**Exercise description**
When you repeat the listing below, keep every word exactly and leave out each picture.

── Data extract

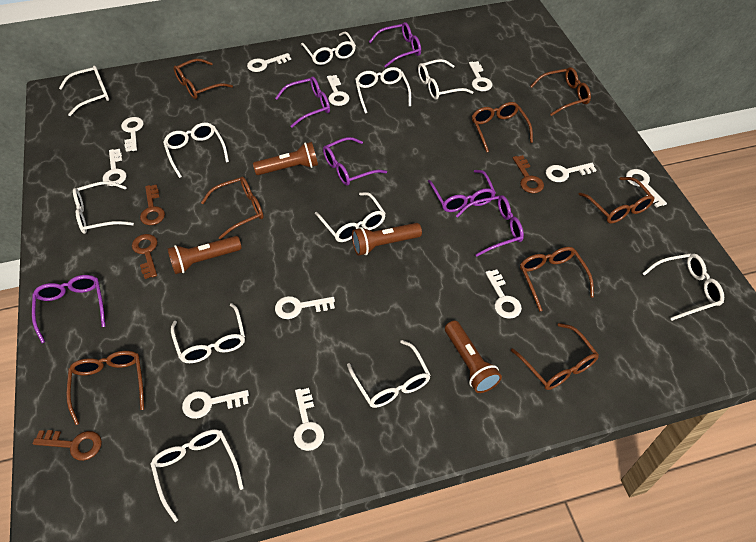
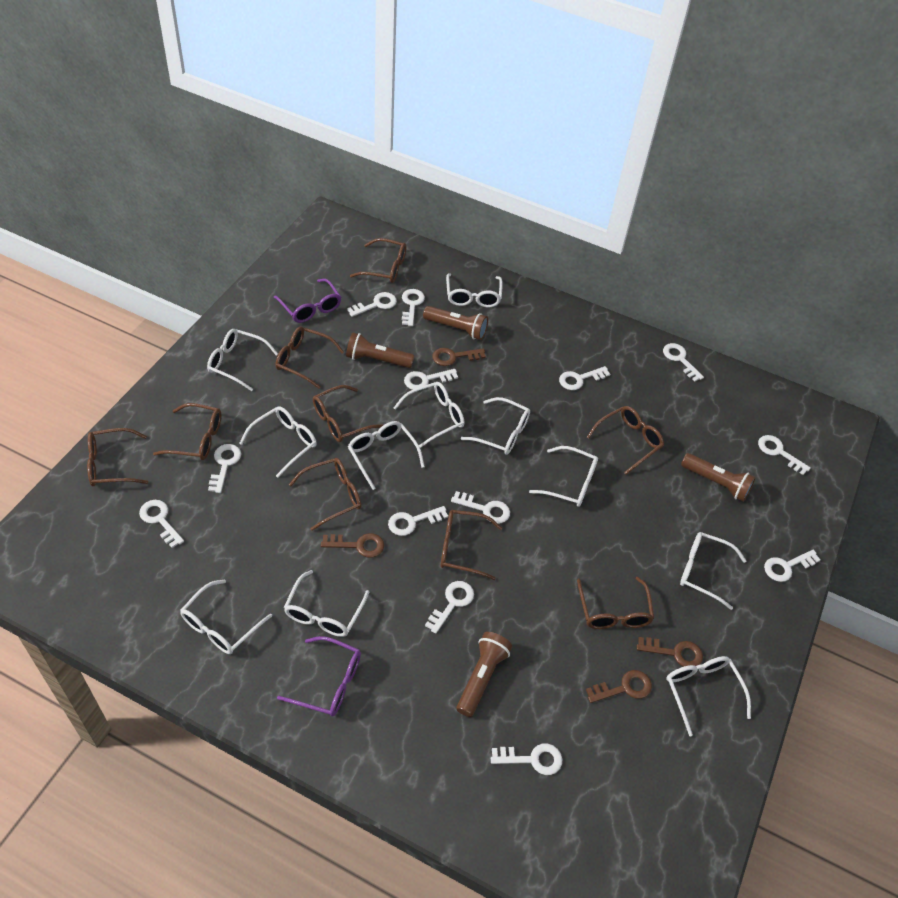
brown glasses: 8 -> 9
purple glasses: 6 -> 2
white key: 11 -> 13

────

**Completed exercise**
brown glasses: 8 -> 9
purple glasses: 6 -> 2
white key: 11 -> 13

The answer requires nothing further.